* DATASET RECORDS
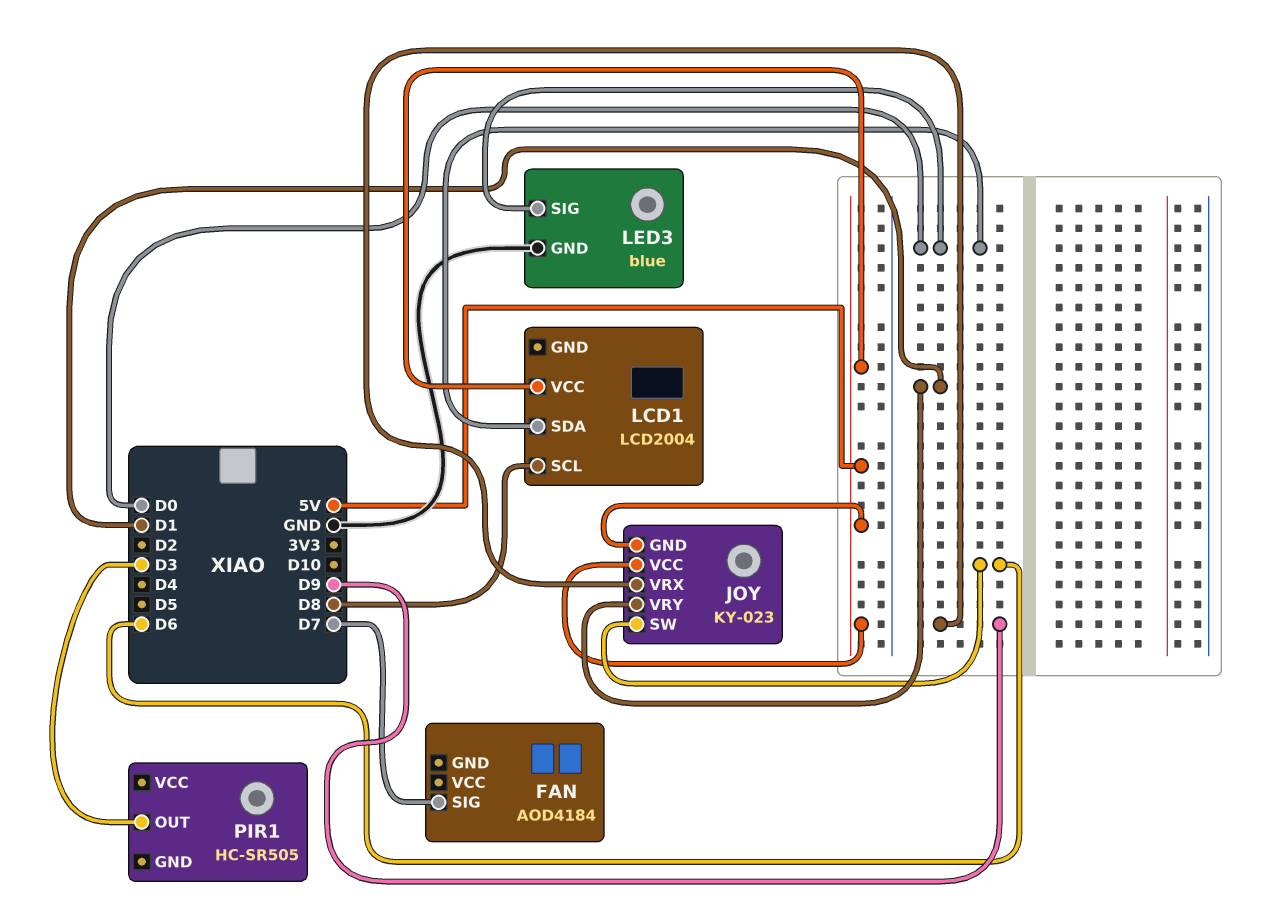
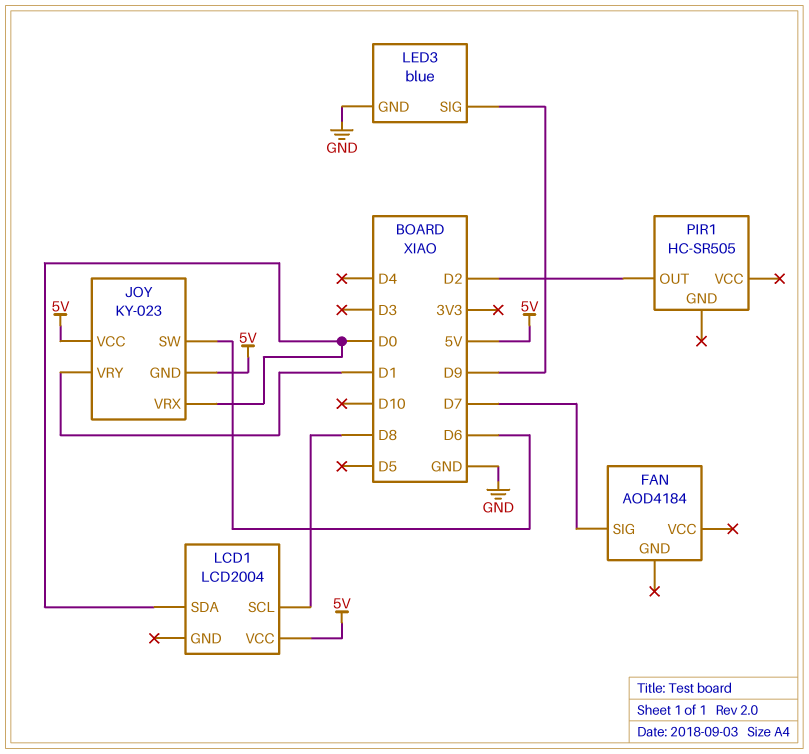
JOY pin VRX: D9 -> D0
LED3 pin SIG: D0 -> D9
PIR1 pin OUT: D3 -> D2

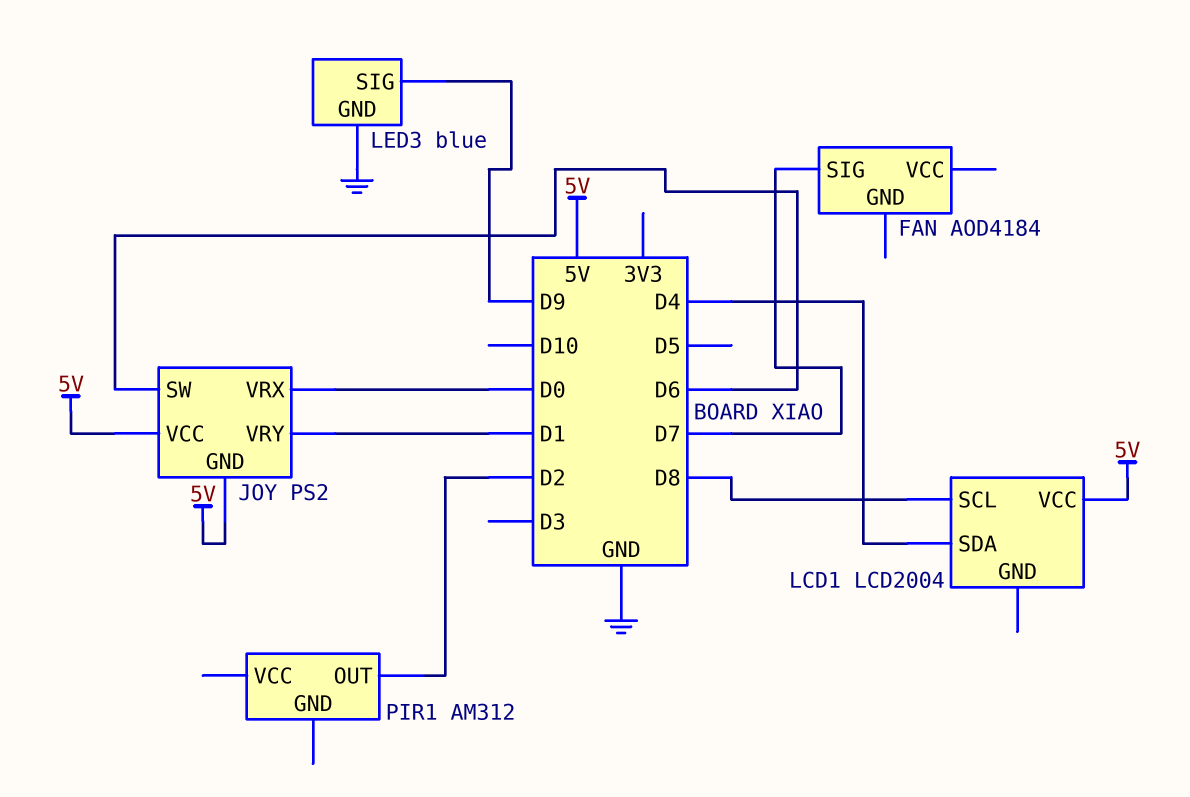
JOY: KY-023 -> PS2
LCD1 pin SDA: D0 -> D4
PIR1: HC-SR505 -> AM312

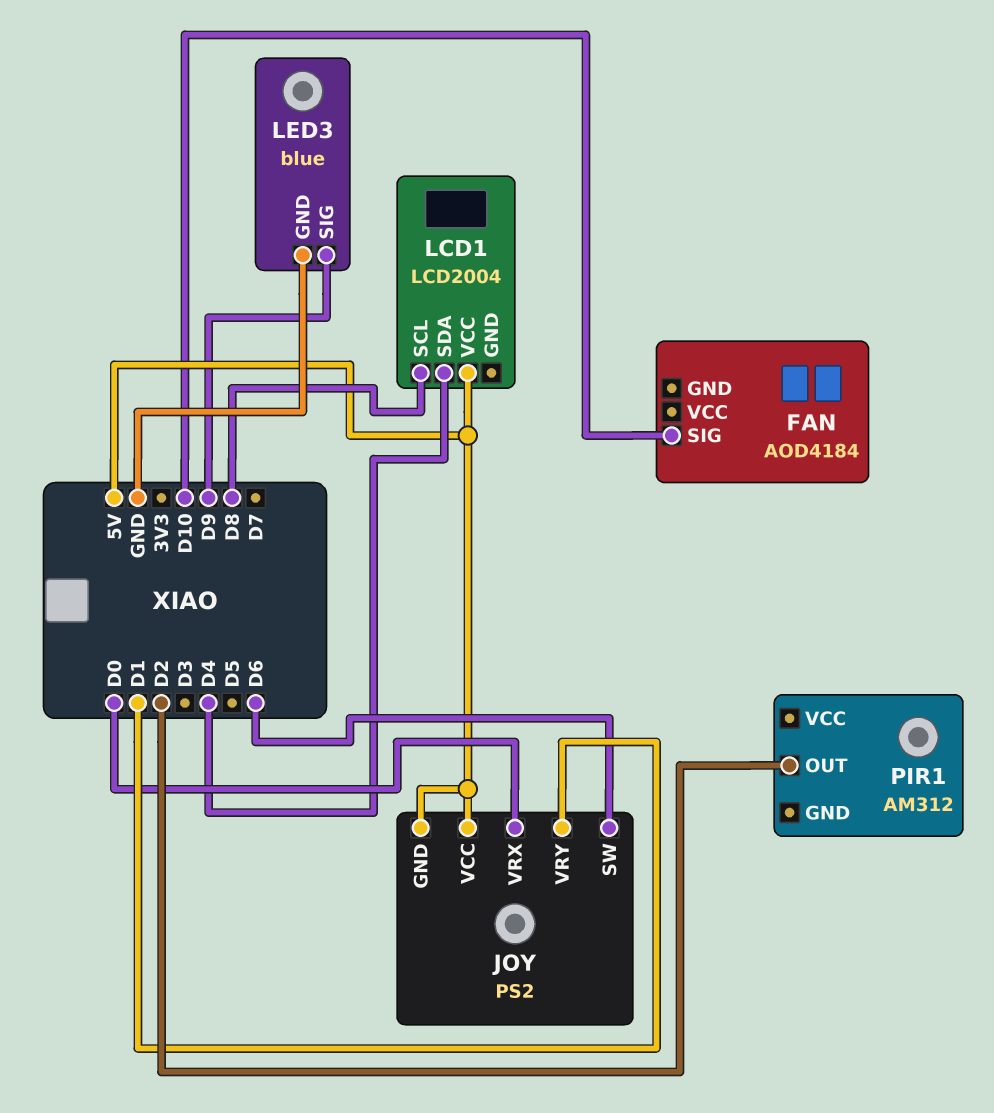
FAN pin SIG: D7 -> D10

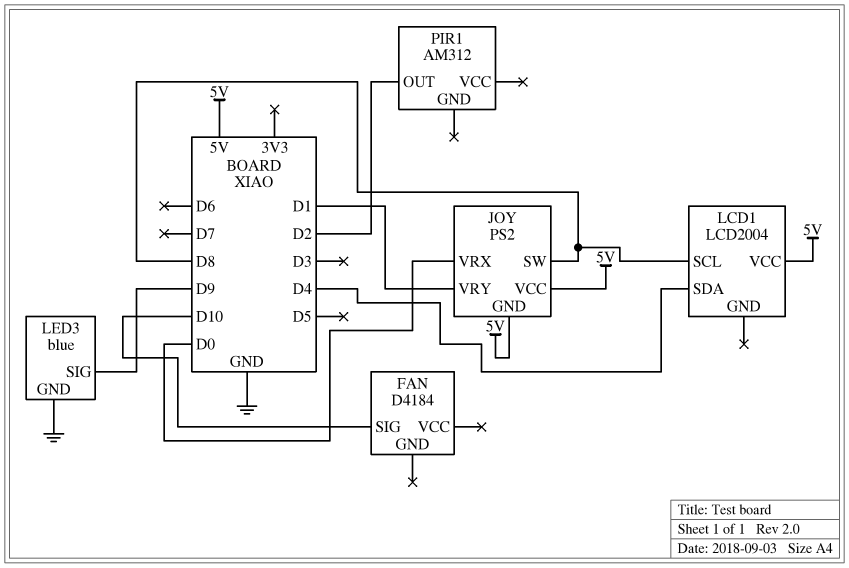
FAN: AOD4184 -> D4184
JOY pin SW: D6 -> D8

* ASSIGNMENT
Restate the data exactly, though only from the line that contains "FAN pin SIG: D7 -> D10" through its last line, both ends included and with the pictures left out.

* REPLY
FAN pin SIG: D7 -> D10

FAN: AOD4184 -> D4184
JOY pin SW: D6 -> D8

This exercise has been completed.